ASSIGNED TASK:
Before you return the lines below, strip out any images and keep every word as written.

RECORDED DATA:
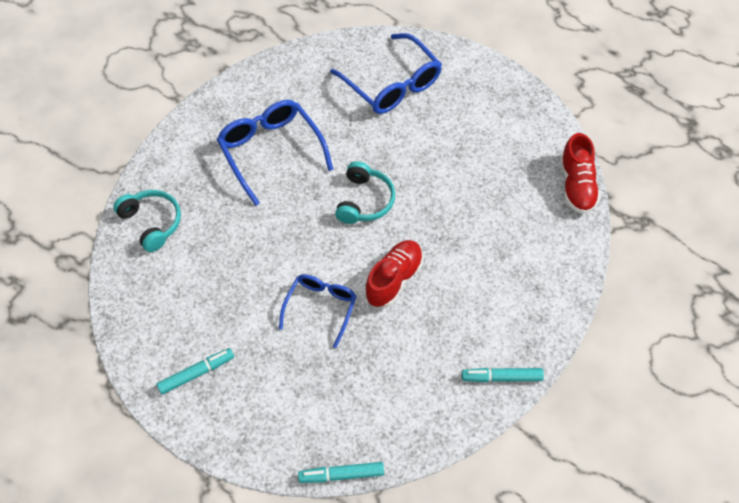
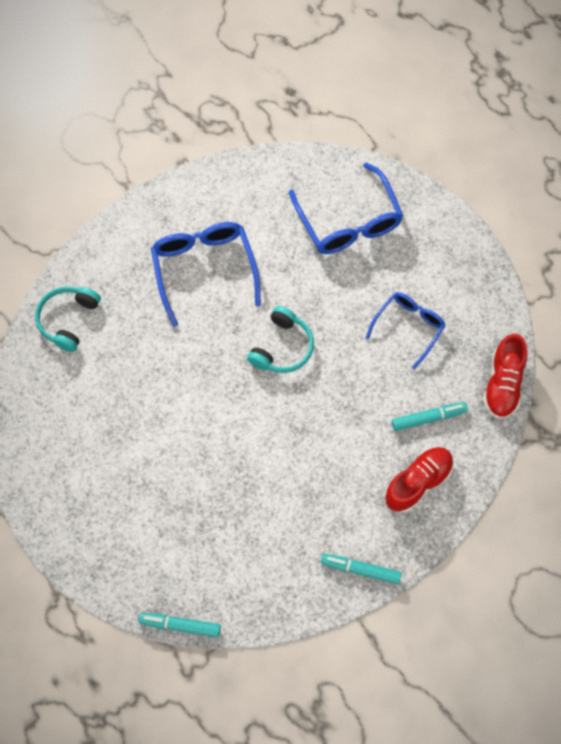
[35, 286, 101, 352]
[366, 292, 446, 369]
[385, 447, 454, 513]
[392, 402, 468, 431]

WRITTEN SOLUTION:
[35, 286, 101, 352]
[366, 292, 446, 369]
[385, 447, 454, 513]
[392, 402, 468, 431]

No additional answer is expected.